Work required: Write out the entire listing below exactly, with the pictures left out.

The data:
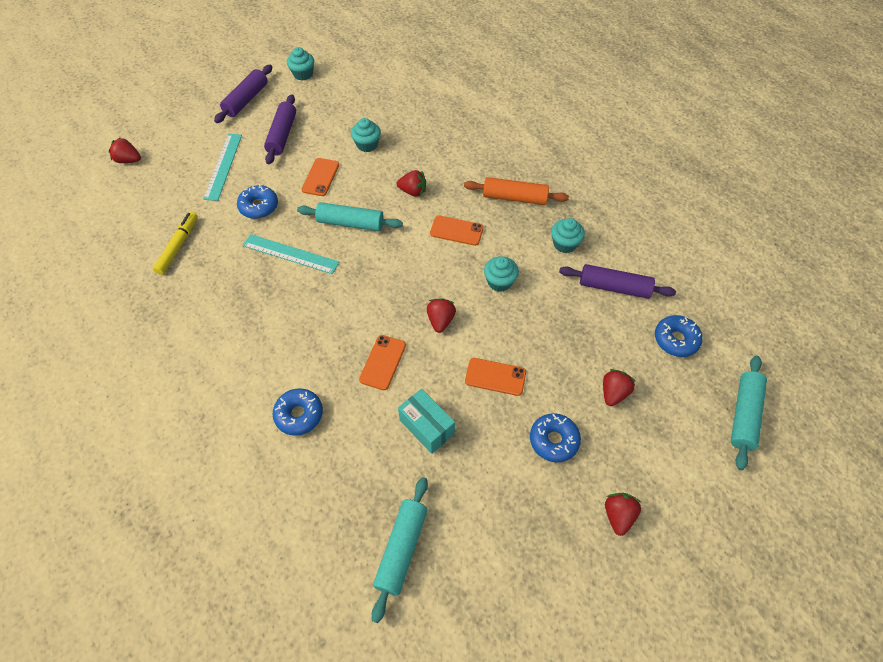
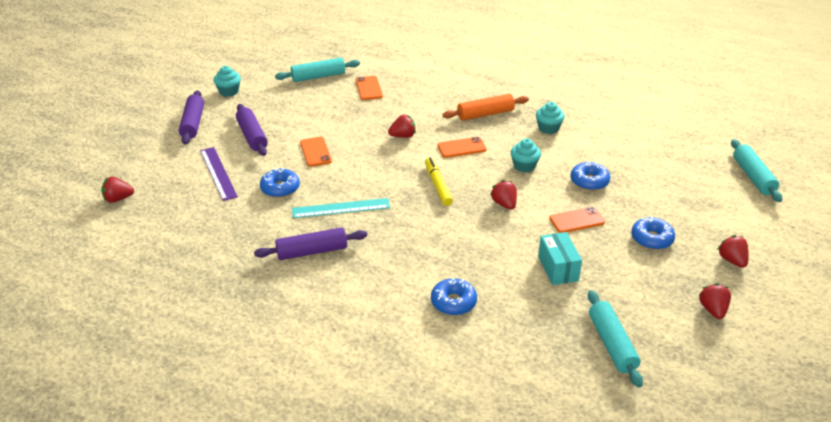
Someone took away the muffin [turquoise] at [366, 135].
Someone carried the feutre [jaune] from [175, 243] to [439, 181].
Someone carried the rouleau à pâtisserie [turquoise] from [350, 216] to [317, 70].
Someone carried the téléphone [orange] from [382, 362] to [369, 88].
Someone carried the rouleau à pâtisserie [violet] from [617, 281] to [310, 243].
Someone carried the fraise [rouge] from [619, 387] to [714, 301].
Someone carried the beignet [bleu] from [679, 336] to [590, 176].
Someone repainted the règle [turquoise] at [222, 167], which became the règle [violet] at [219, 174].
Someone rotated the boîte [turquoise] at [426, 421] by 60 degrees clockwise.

Answer box:
Someone took away the muffin [turquoise] at [366, 135].
Someone carried the feutre [jaune] from [175, 243] to [439, 181].
Someone carried the rouleau à pâtisserie [turquoise] from [350, 216] to [317, 70].
Someone carried the téléphone [orange] from [382, 362] to [369, 88].
Someone carried the rouleau à pâtisserie [violet] from [617, 281] to [310, 243].
Someone carried the fraise [rouge] from [619, 387] to [714, 301].
Someone carried the beignet [bleu] from [679, 336] to [590, 176].
Someone repainted the règle [turquoise] at [222, 167], which became the règle [violet] at [219, 174].
Someone rotated the boîte [turquoise] at [426, 421] by 60 degrees clockwise.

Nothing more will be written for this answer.